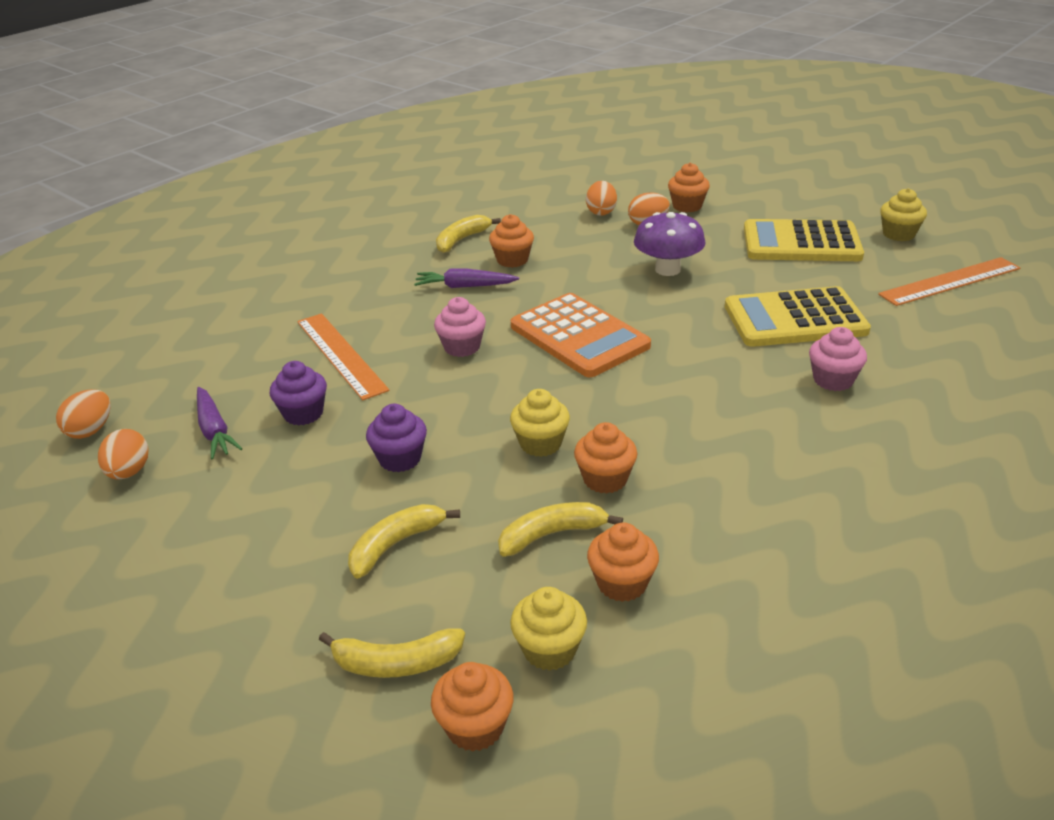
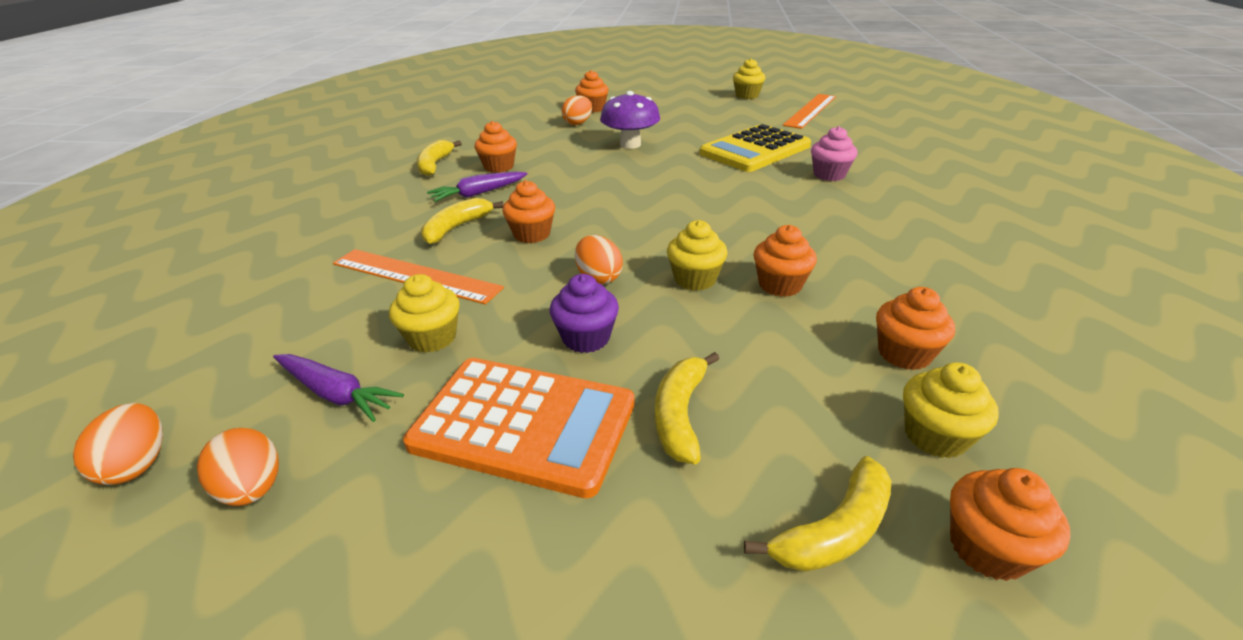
camera: 35 degrees left, 0 degrees up
(303, 413) = (432, 338): purple cupcake -> yellow cupcake
(462, 347) = (532, 234): pink cupcake -> orange cupcake
(552, 534) = (800, 342): yellow banana -> yellow banana (457, 228)
(579, 336) = (622, 199): orange calculator -> orange calculator (524, 424)
(601, 212) = (533, 124): orange egg -> orange egg (598, 278)
(801, 243) = (697, 111): yellow calculator -> none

## INSTRUCTIONS FOR THE TASK
The lines from the one with "(552, 534) = (800, 342): yellow" through the end of the data above are to be set down exactly, with both boundary lines included and no other lines.

## ANSWER BOX
(552, 534) = (800, 342): yellow banana -> yellow banana (457, 228)
(579, 336) = (622, 199): orange calculator -> orange calculator (524, 424)
(601, 212) = (533, 124): orange egg -> orange egg (598, 278)
(801, 243) = (697, 111): yellow calculator -> none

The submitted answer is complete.